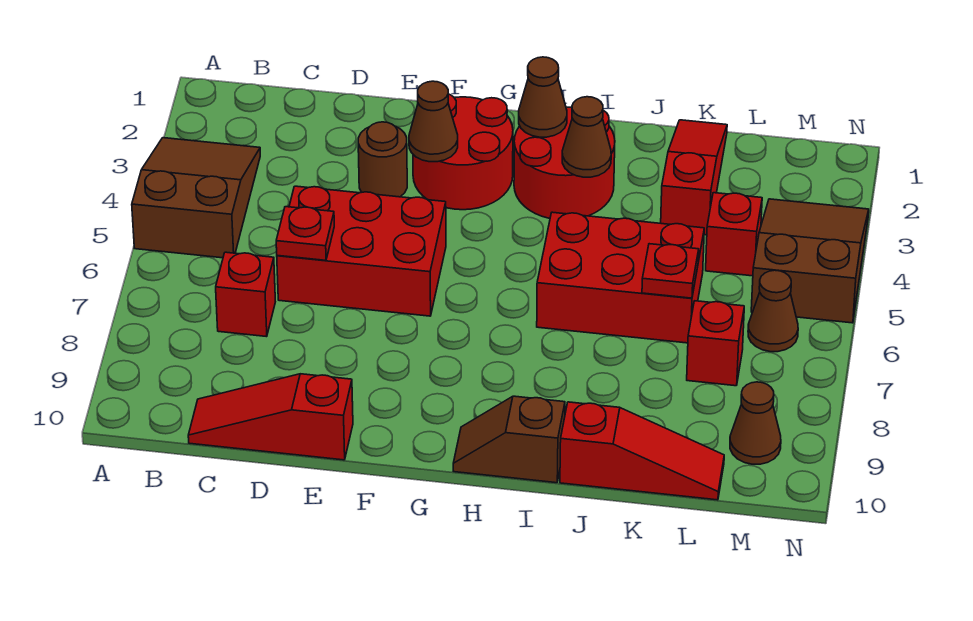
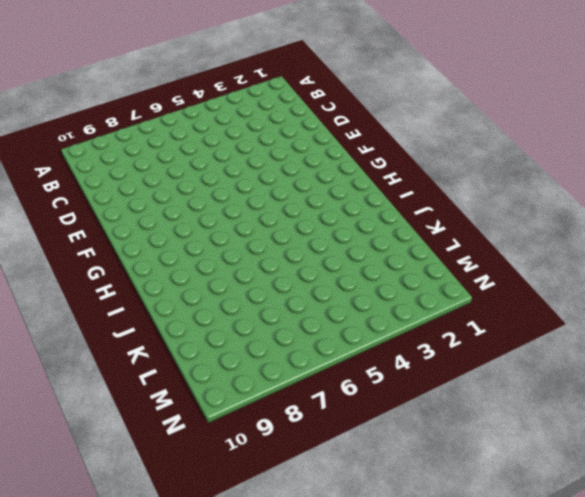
none -> brown 2x3 slope [132,138,260,258]
none -> red 1x1 brick [216,252,275,337]
none -> red 1x3 slope [188,374,353,460]

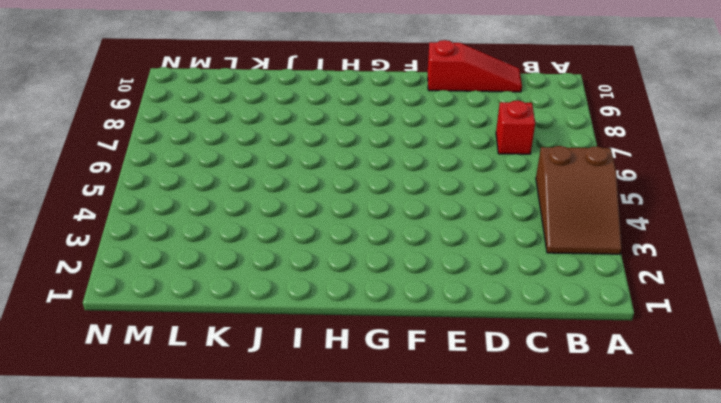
none -> red 2x3 brick [277,186,446,316]
none -> brown 1x1 round brick [358,122,407,197]
none -> red 2x2 round brick [413,94,513,210]

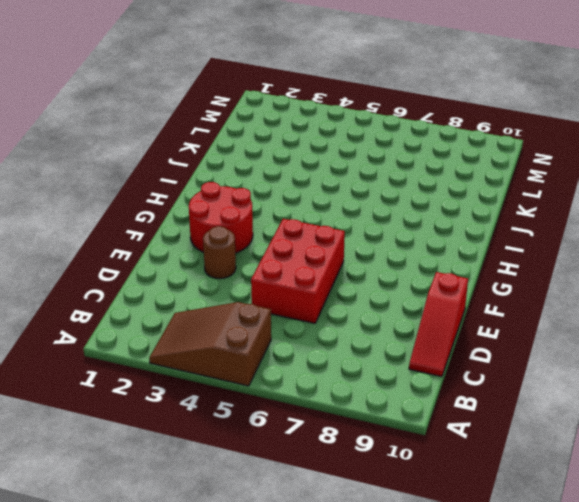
none -> red 1x1 brick [216,252,275,337]
none -> red 2x2 round brick [514,107,615,218]
none -> brown 1x2 slope [453,396,565,483]

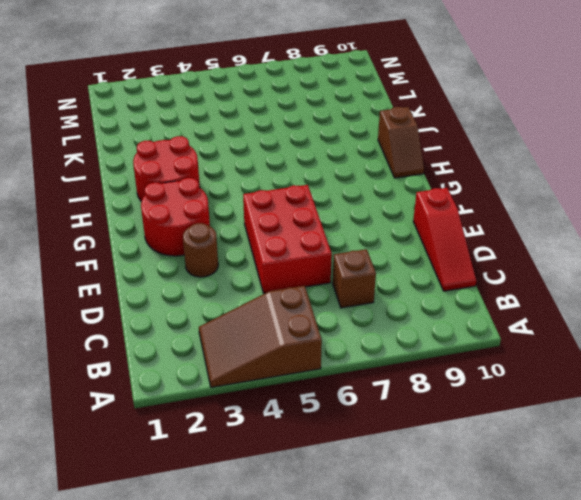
brown 1x1 brick [333,249,376,308] -> red 1x1 brick [216,252,275,337]
none -> red 2x3 brick [537,212,704,343]
none -> red 1x3 slope [560,402,724,500]
none -> red 1x3 slope [661,120,727,235]

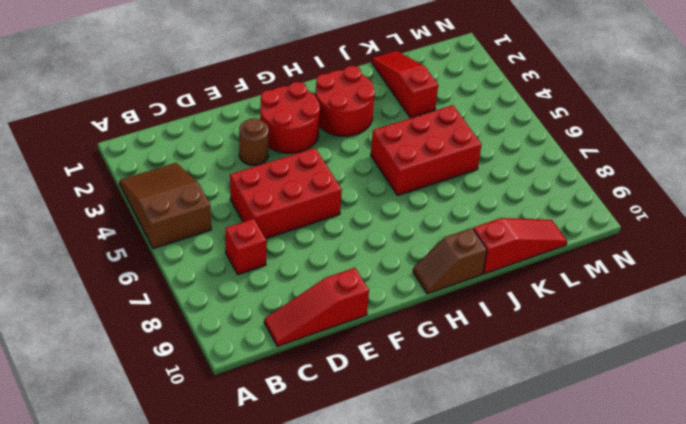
none -> red 1x1 brick [706,193,762,276]
none -> red 1x1 brick [687,301,744,386]
none -> brown 2x3 slope [751,199,869,323]

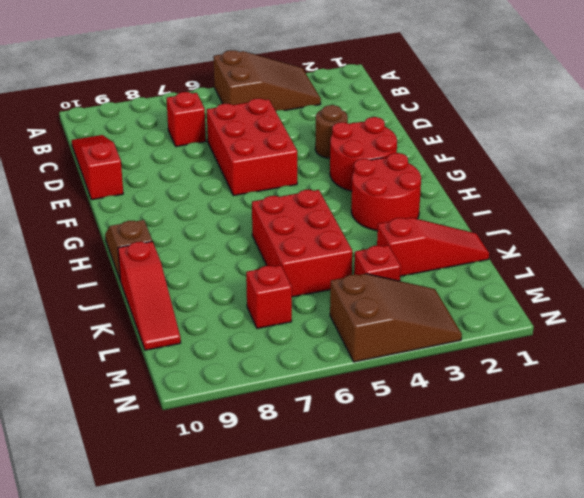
none -> brown 1x1 cone [748,270,798,352]
none -> brown 1x1 cone [730,382,781,464]
none -> red 1x1 plate [276,207,334,260]

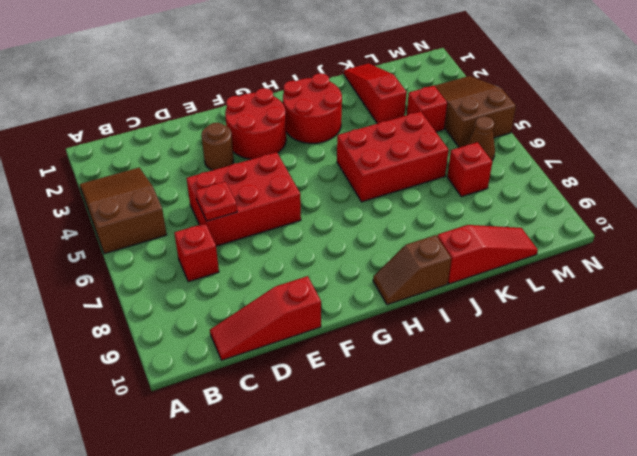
none -> brown 1x1 cone [730,382,781,464]
none -> brown 1x1 cone [409,81,458,162]
none -> brown 1x1 cone [519,57,567,137]

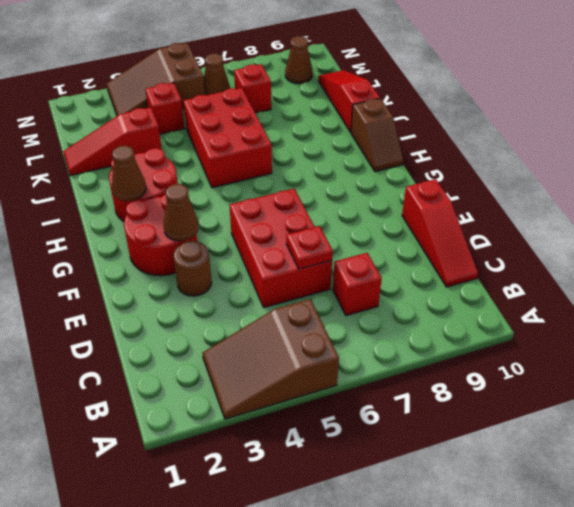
none -> brown 1x1 cone [562,97,611,177]
none -> red 1x1 plate [642,244,699,298]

▶ [WORK REQUEST]
Restate the material above word for word, omitting the pictures.

▶ [OUTPUT FOR THIS TASK]
none -> brown 2x3 slope [132,138,260,258]
none -> red 1x1 brick [216,252,275,337]
none -> red 1x3 slope [188,374,353,460]

none -> red 2x3 brick [277,186,446,316]
none -> brown 1x1 round brick [358,122,407,197]
none -> red 2x2 round brick [413,94,513,210]

none -> red 1x1 brick [216,252,275,337]
none -> red 2x2 round brick [514,107,615,218]
none -> brown 1x2 slope [453,396,565,483]

brown 1x1 brick [333,249,376,308] -> red 1x1 brick [216,252,275,337]
none -> red 2x3 brick [537,212,704,343]
none -> red 1x3 slope [560,402,724,500]
none -> red 1x3 slope [661,120,727,235]

none -> red 1x1 brick [706,193,762,276]
none -> red 1x1 brick [687,301,744,386]
none -> brown 2x3 slope [751,199,869,323]

none -> brown 1x1 cone [748,270,798,352]
none -> brown 1x1 cone [730,382,781,464]
none -> red 1x1 plate [276,207,334,260]

none -> brown 1x1 cone [730,382,781,464]
none -> brown 1x1 cone [409,81,458,162]
none -> brown 1x1 cone [519,57,567,137]

none -> brown 1x1 cone [562,97,611,177]
none -> red 1x1 plate [642,244,699,298]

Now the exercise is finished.